--- WORK TO BE COMPLETED ---
After finding the line that contains "moved: white spoon", give again that line and each one following it, exactly, until the records end.

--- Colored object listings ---
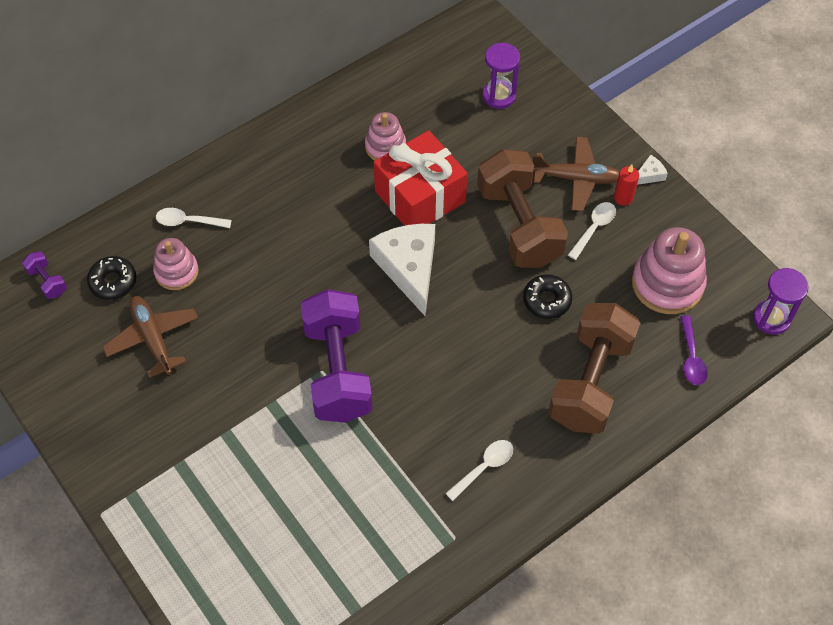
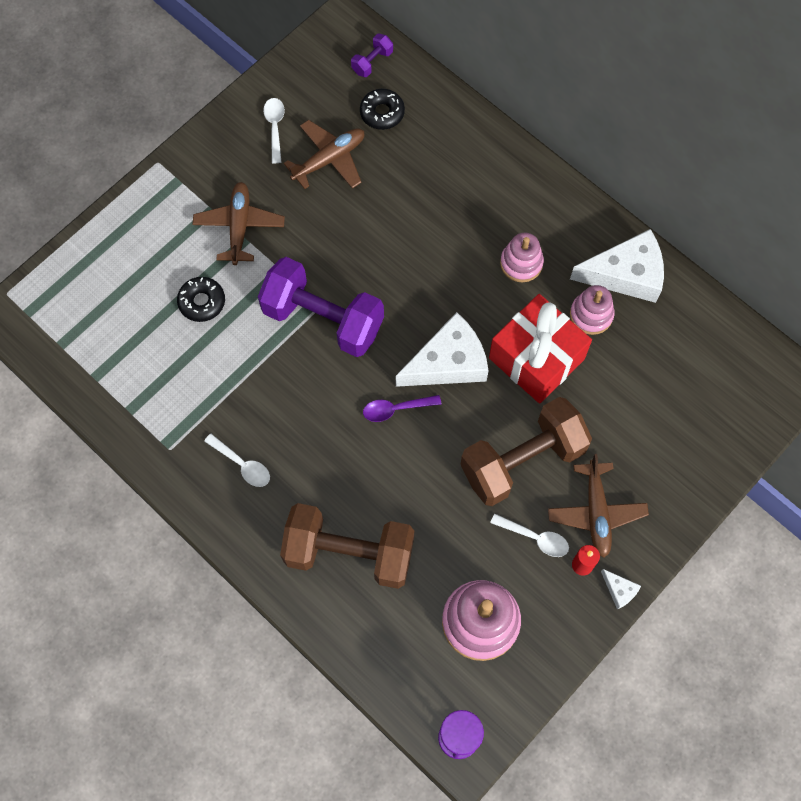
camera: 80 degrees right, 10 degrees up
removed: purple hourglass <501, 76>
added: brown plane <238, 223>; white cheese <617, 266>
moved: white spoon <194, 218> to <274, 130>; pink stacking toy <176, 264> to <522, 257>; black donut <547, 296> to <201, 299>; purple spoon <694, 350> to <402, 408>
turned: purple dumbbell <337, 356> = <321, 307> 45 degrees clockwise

--- TASK RESPONSE ---
moved: white spoon <194, 218> to <274, 130>; pink stacking toy <176, 264> to <522, 257>; black donut <547, 296> to <201, 299>; purple spoon <694, 350> to <402, 408>
turned: purple dumbbell <337, 356> = <321, 307> 45 degrees clockwise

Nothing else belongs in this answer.